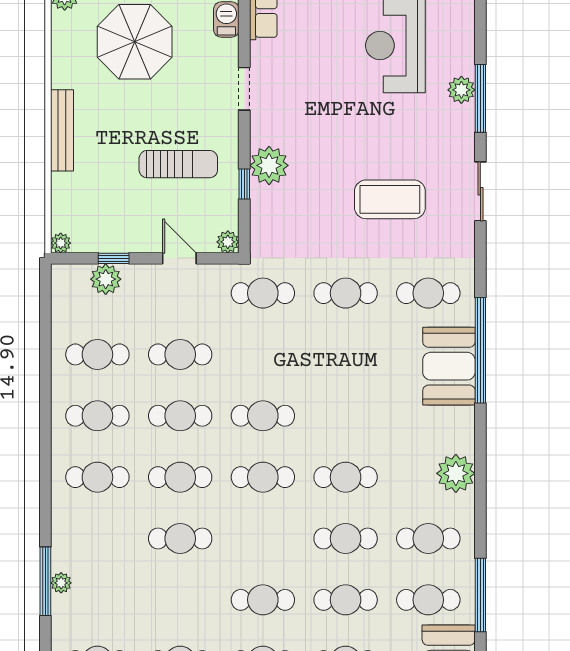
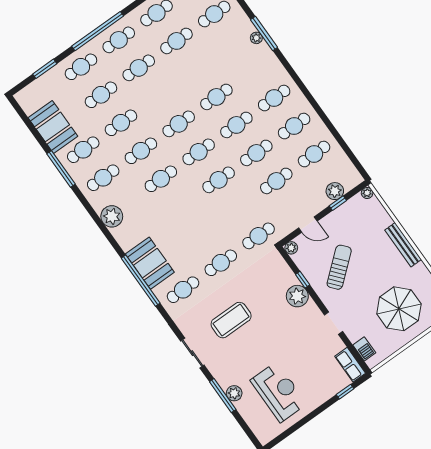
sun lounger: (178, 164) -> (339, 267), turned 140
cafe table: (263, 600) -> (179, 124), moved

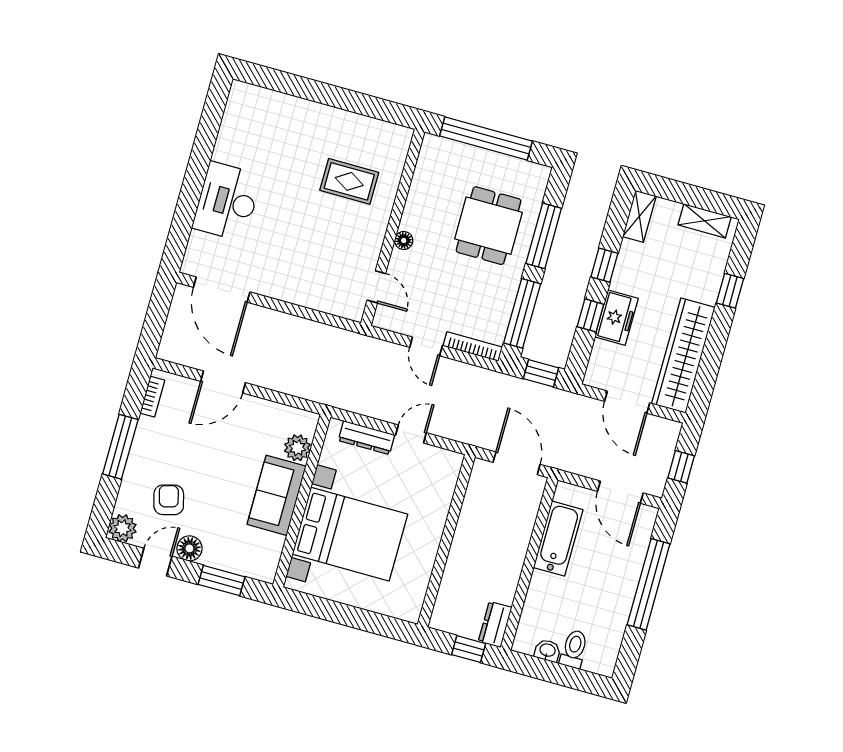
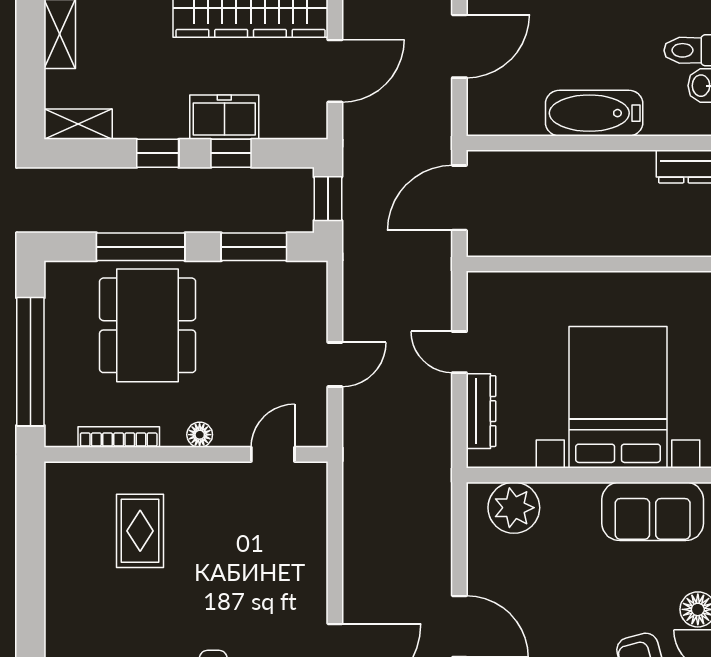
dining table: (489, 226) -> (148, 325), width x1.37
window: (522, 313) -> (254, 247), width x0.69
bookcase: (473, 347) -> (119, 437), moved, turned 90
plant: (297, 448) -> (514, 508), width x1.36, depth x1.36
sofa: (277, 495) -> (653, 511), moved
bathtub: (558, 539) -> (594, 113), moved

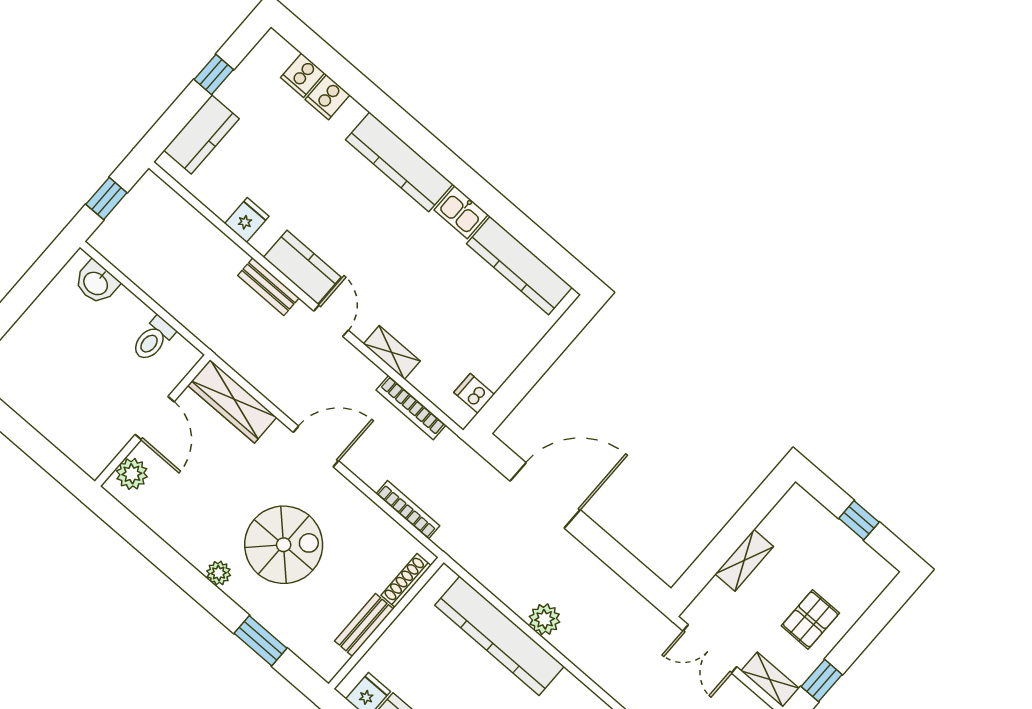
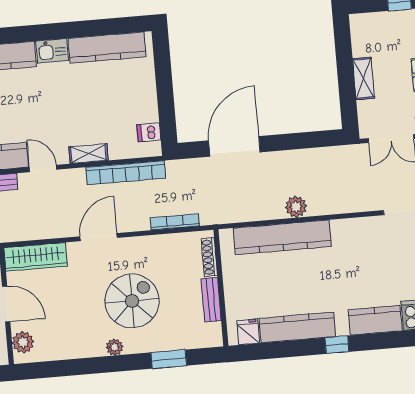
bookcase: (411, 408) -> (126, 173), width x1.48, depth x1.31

— ABOUT THIS TASK —
Whenever images occur above, omit them and retype each line exactly as it stands.

— EXERCISE RESULT —
sun lounger: (178, 164) -> (339, 267), turned 140
cafe table: (263, 600) -> (179, 124), moved

dining table: (489, 226) -> (148, 325), width x1.37
window: (522, 313) -> (254, 247), width x0.69
bookcase: (473, 347) -> (119, 437), moved, turned 90
plant: (297, 448) -> (514, 508), width x1.36, depth x1.36
sofa: (277, 495) -> (653, 511), moved
bathtub: (558, 539) -> (594, 113), moved

bookcase: (411, 408) -> (126, 173), width x1.48, depth x1.31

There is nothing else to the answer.